WORK TO BE COMPLETED: There is a line below that contains "(587, 222) = (626, 266): brown". Please reproduce it and all following lines exactly, through the final one.

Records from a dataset

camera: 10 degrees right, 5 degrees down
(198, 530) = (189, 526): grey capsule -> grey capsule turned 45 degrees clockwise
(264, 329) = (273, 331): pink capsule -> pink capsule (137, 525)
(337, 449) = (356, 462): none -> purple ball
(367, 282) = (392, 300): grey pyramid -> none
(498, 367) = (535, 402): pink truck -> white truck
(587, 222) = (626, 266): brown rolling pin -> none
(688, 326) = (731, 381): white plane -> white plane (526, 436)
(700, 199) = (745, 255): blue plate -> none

ANSWER SECTION:
(587, 222) = (626, 266): brown rolling pin -> none
(688, 326) = (731, 381): white plane -> white plane (526, 436)
(700, 199) = (745, 255): blue plate -> none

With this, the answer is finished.